*** RAW DATA ***

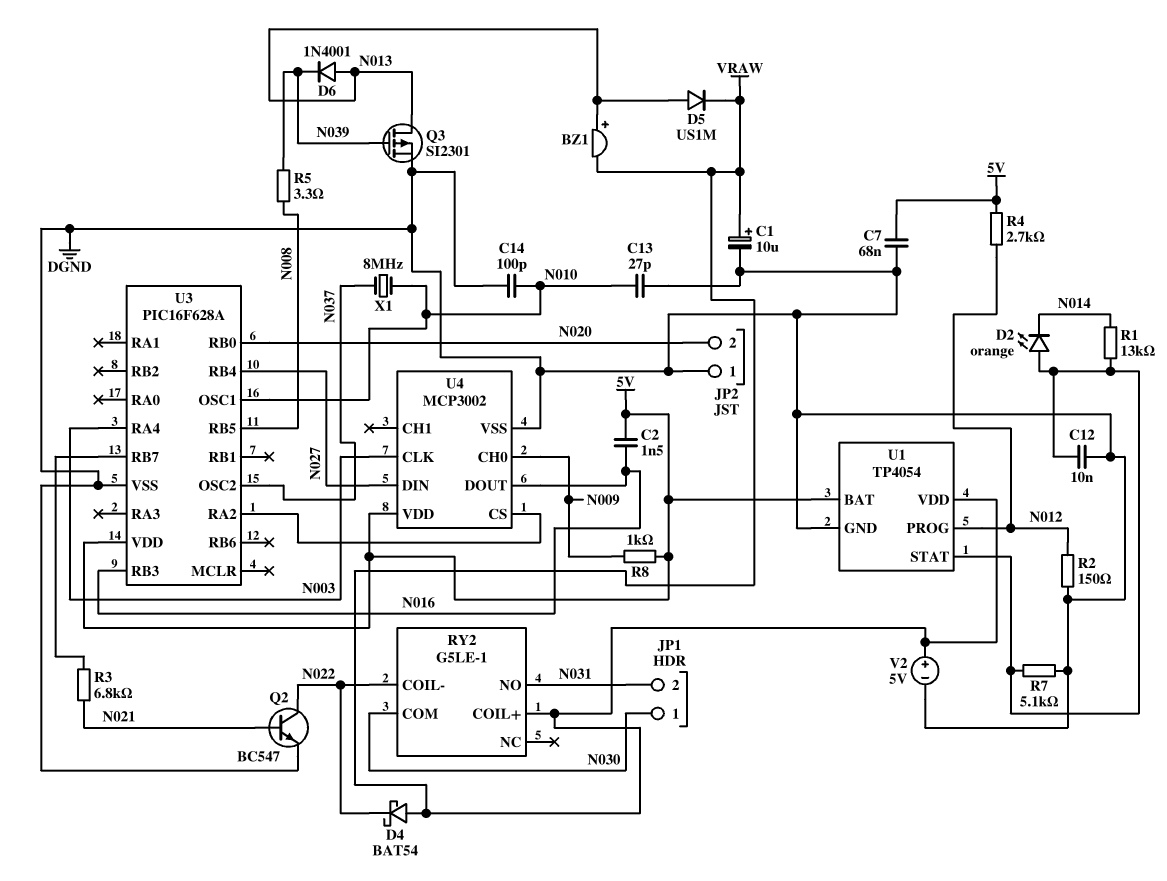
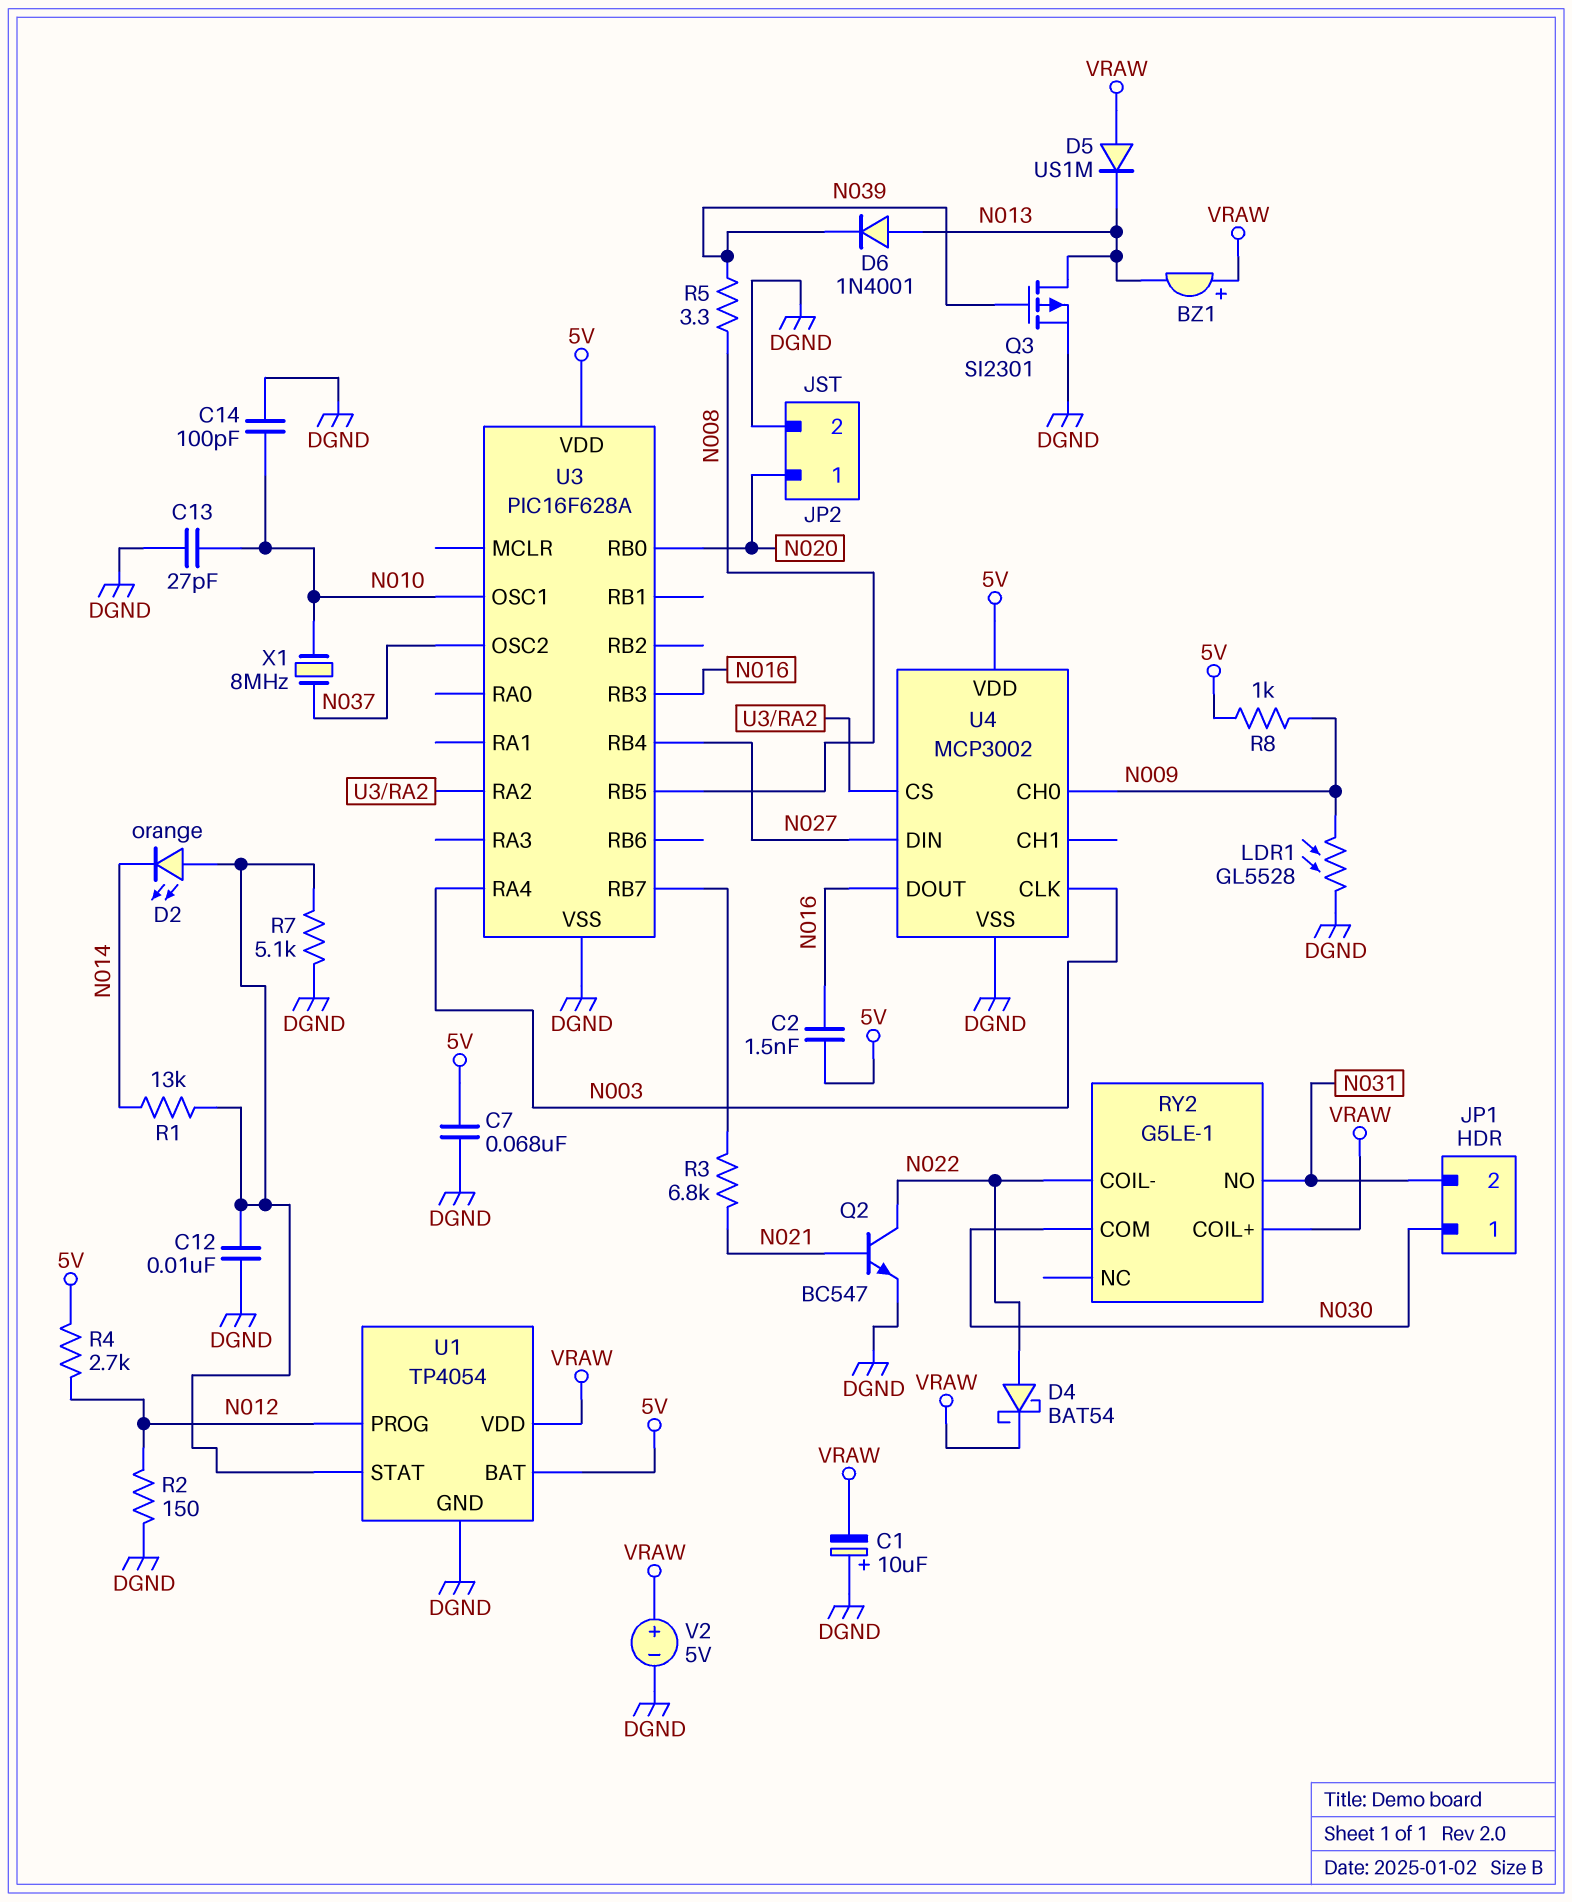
BZ1: buzzer (plus N013, minus VRAW) -> buzzer (plus VRAW, minus N013)
C1: 10uF (plus VRAW, minus DGND) -> 10uF (plus DGND, minus VRAW)
D4: schottky BAT54 (A VRAW, K N022) -> schottky BAT54 (A N022, K VRAW)
D5: diode US1M (A N013, K VRAW) -> diode US1M (A VRAW, K N013)
JP2 pin 1: DGND -> N020
JP2 pin 2: N020 -> DGND
LDR1: none -> GL5528 (DGND, N009)

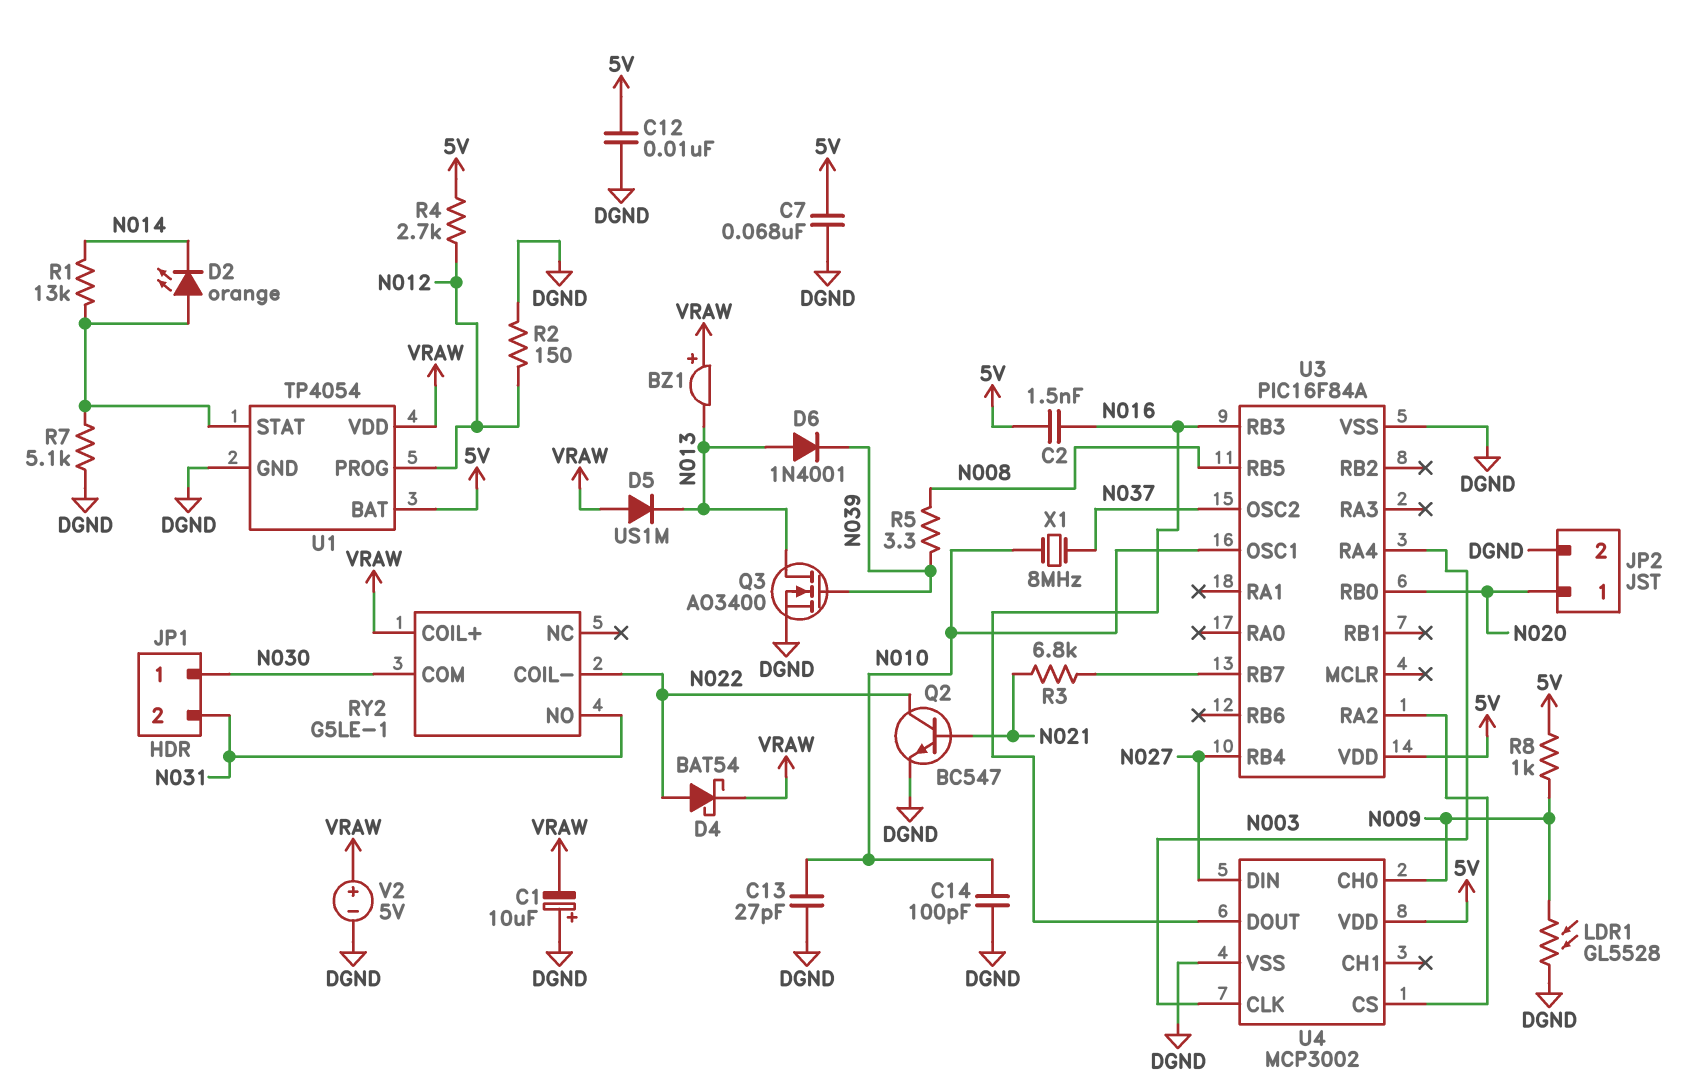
C12: 10nF (DGND, U1/STAT) -> 10nF (5V, DGND)
Q3: PMOS SI2301 (G N039, D N013, S DGND) -> NMOS AO3400 (G N039, D N013, S DGND)
U3: PIC16F628A -> PIC16F84A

*** End of RAW DATA ***

■ WORK REQUIRED ■
Output only the lines running from the top of the data above to the line with "JP2 pin 2: N020 -> DGND", inclusive, word for word and without pictures.

■ TASK OUTPUT ■
BZ1: buzzer (plus N013, minus VRAW) -> buzzer (plus VRAW, minus N013)
C1: 10uF (plus VRAW, minus DGND) -> 10uF (plus DGND, minus VRAW)
D4: schottky BAT54 (A VRAW, K N022) -> schottky BAT54 (A N022, K VRAW)
D5: diode US1M (A N013, K VRAW) -> diode US1M (A VRAW, K N013)
JP2 pin 1: DGND -> N020
JP2 pin 2: N020 -> DGND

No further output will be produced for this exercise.